Copy unchanged the lines of the records below from the line with "green triangle: moved 2 px left" to the line with "blue diamond: moved 4 px up", including both, and leave out any picture.

→ **RECORD EXTRACTS**:

* start *

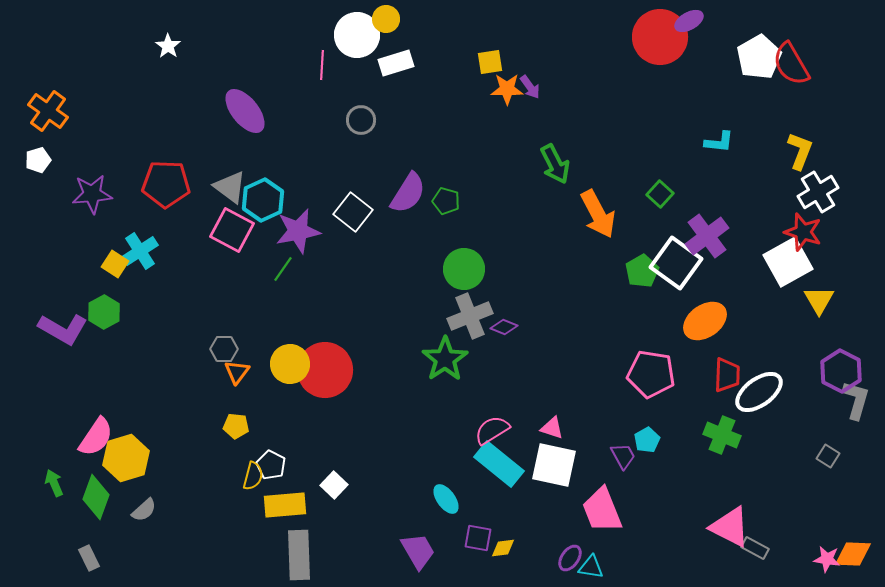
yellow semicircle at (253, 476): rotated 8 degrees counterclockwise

* end *
* start *

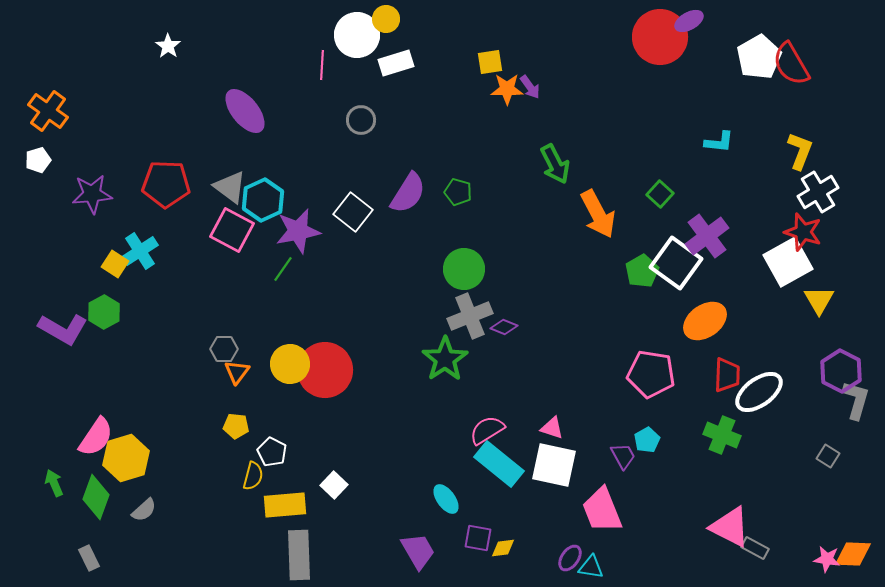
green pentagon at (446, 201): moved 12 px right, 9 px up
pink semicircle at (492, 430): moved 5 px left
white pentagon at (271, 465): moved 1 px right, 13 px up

* end *
* start *

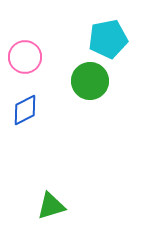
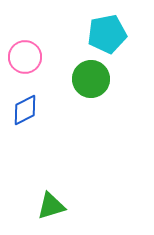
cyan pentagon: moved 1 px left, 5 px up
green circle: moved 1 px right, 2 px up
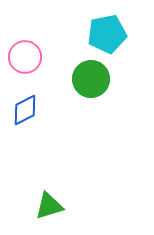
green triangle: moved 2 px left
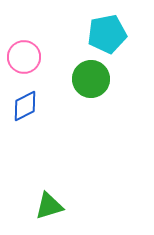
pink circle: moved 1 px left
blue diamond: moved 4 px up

* end *

→ **REPLY**:
green triangle: moved 2 px left
pink circle: moved 1 px left
blue diamond: moved 4 px up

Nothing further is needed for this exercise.